(SUPPLIED ENTRIES begins)

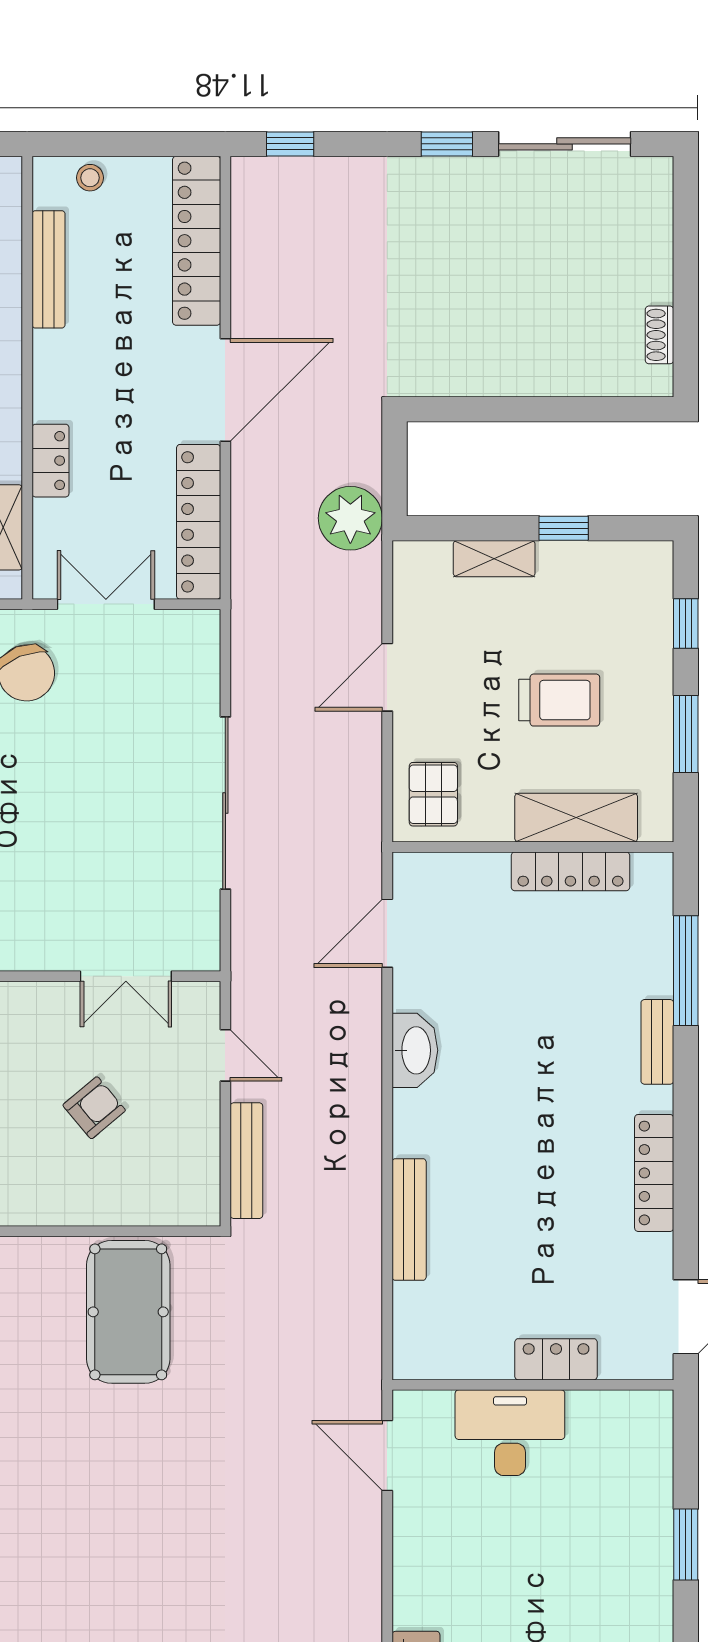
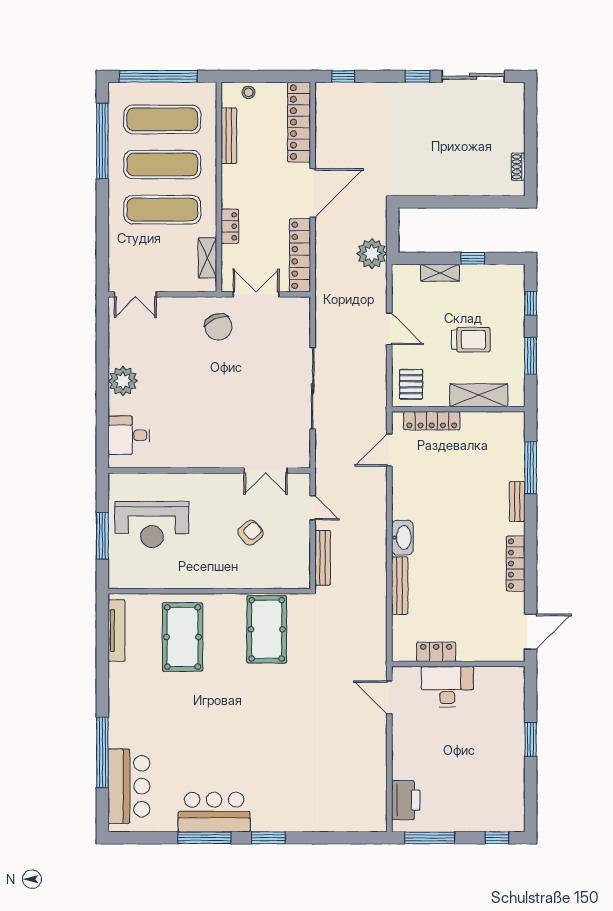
door: (387, 677) -> (389, 329), swing flipped
locker: (570, 871) -> (432, 421), moved
washbasin: (415, 1050) -> (402, 538), moved
locker: (556, 1359) -> (436, 652), moved

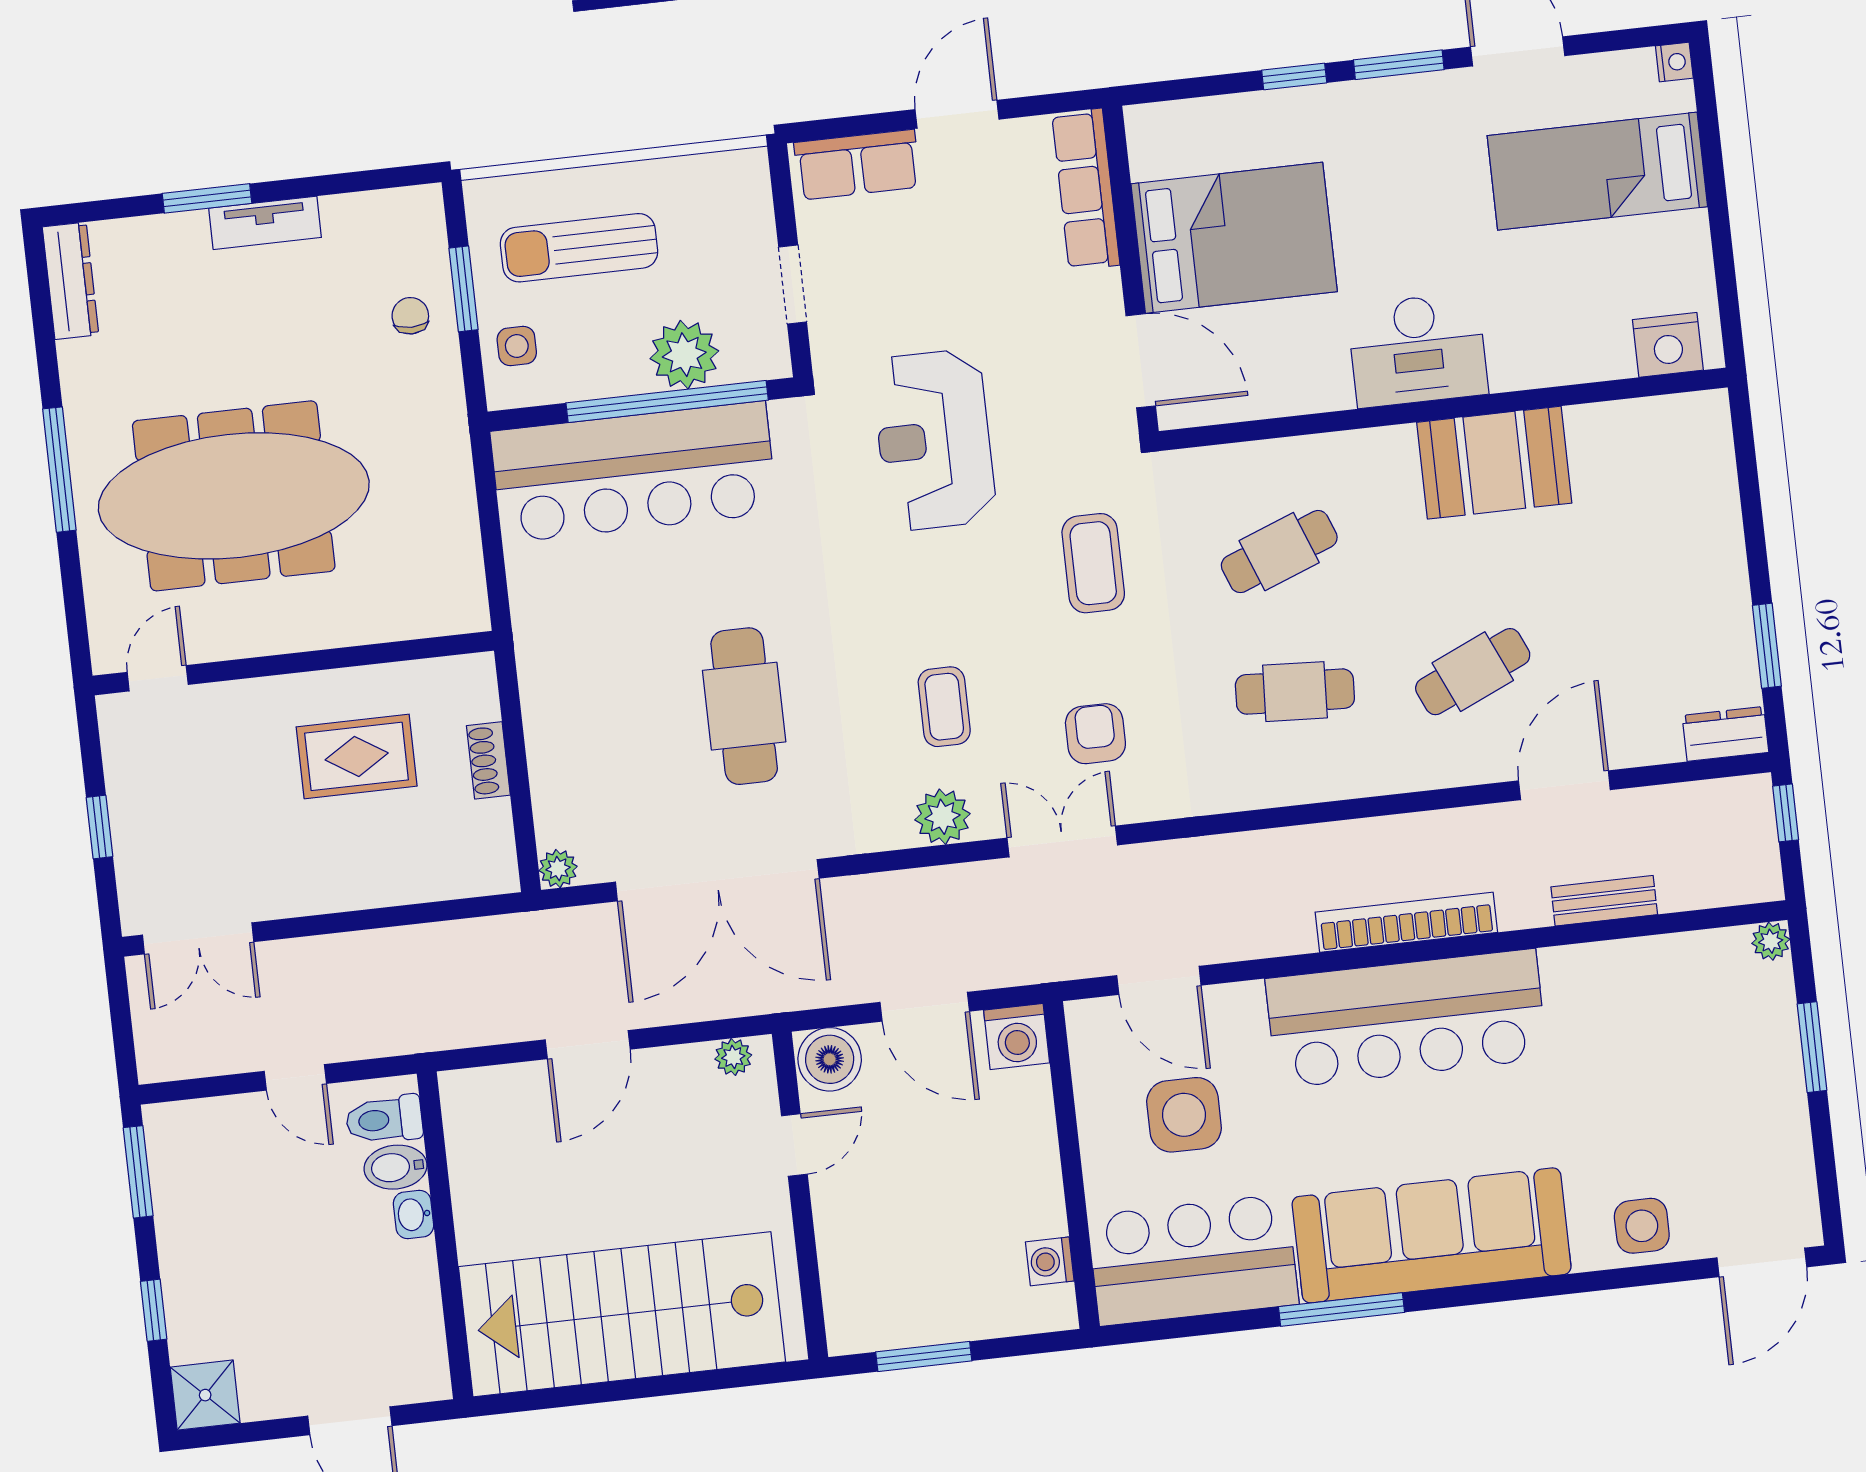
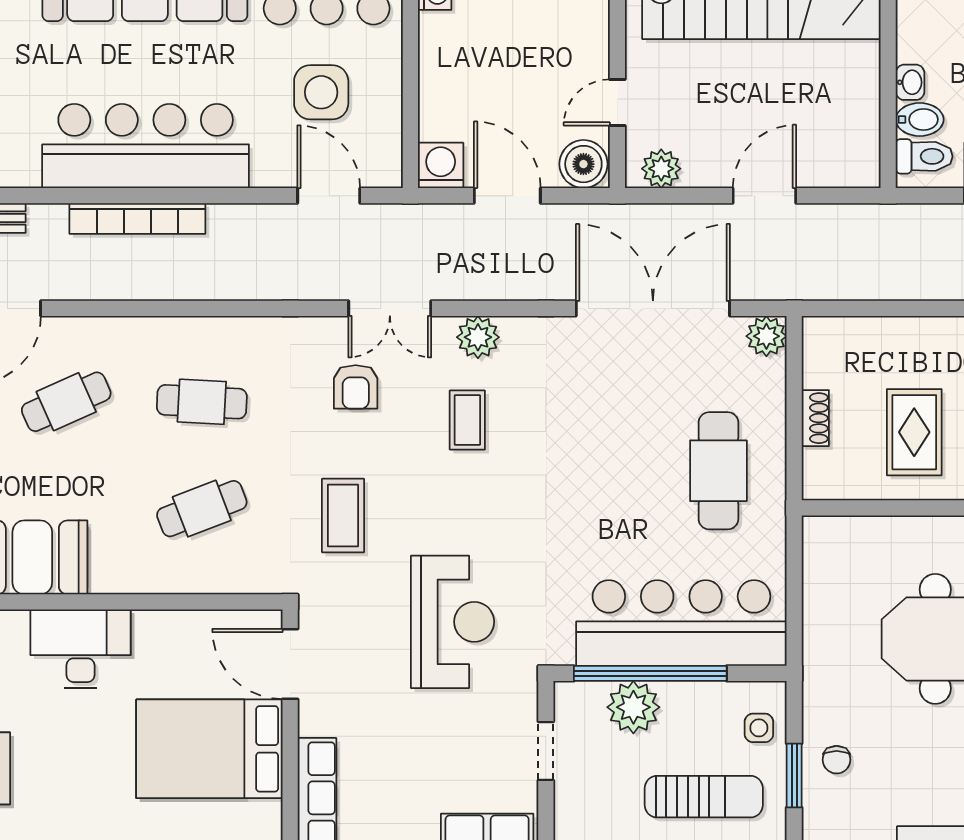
cafe table: (744, 706) -> (718, 471), moved
rug: (357, 756) -> (914, 432), turned 90
plant: (558, 869) -> (766, 336), width x1.38, depth x1.38
plant: (733, 1057) -> (661, 169), width x1.38, depth x1.38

(SUPPLIED ENTRIES ends)

WHAT THIS TASK INVOLVES - Whenever a line in the entries holds the word "width", copy that line.

SOLUTION FOR THIS TASK -
plant: (558, 869) -> (766, 336), width x1.38, depth x1.38
plant: (733, 1057) -> (661, 169), width x1.38, depth x1.38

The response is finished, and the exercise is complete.